Exercise brief:
Set the material down again exactly, line by line, skipping each picture.

Recorded information:
· · · · · · ·
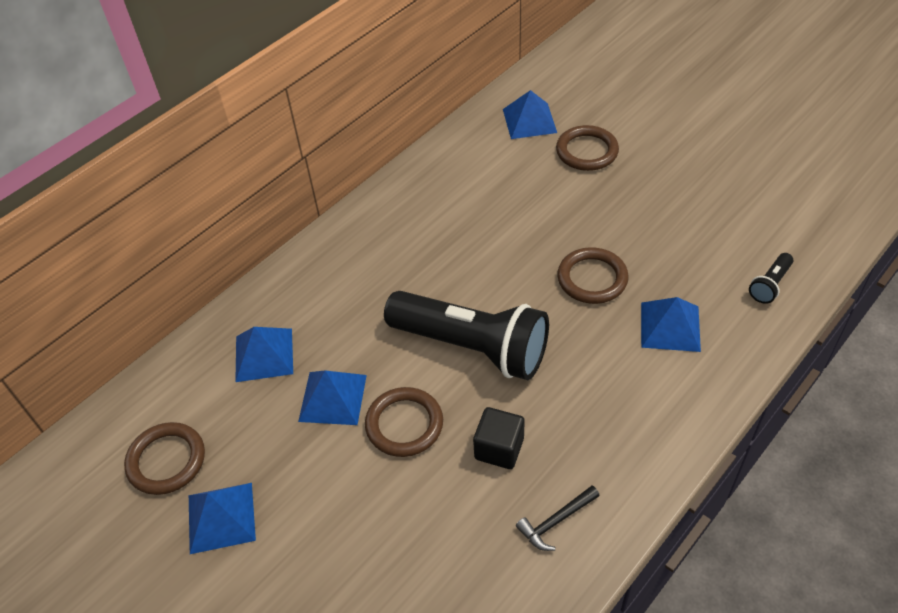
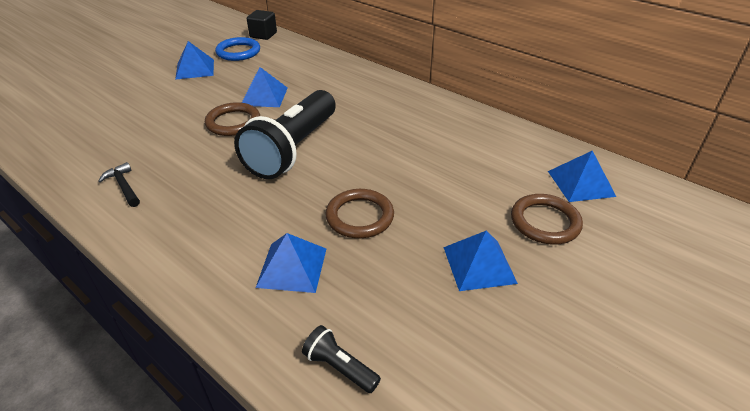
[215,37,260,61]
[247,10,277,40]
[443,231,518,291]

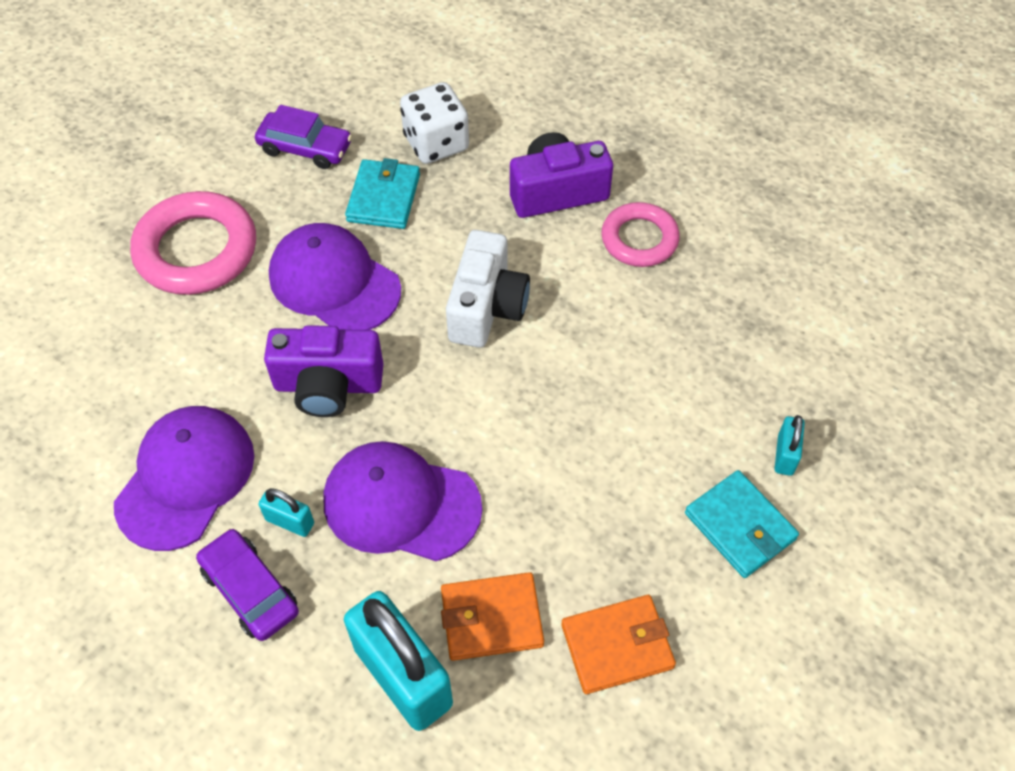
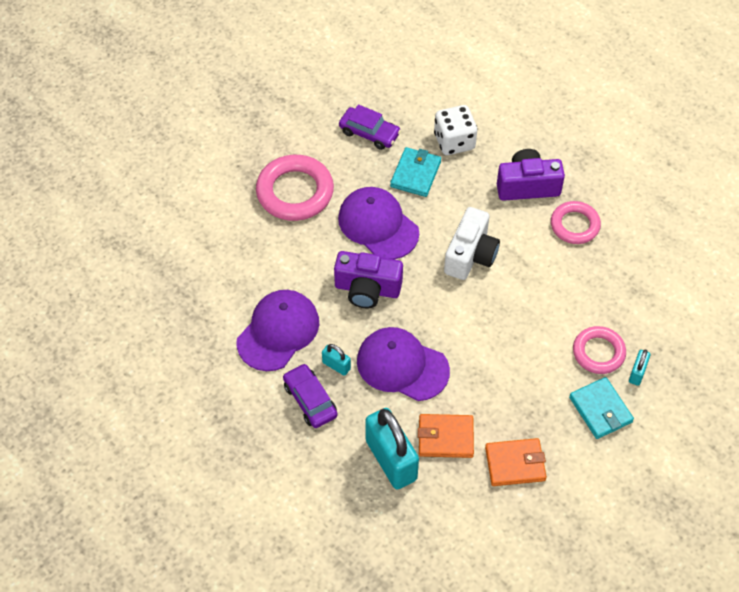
[573,326,626,374]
· · · · · · ·
Answer area:
[215,37,260,61]
[247,10,277,40]
[443,231,518,291]

[573,326,626,374]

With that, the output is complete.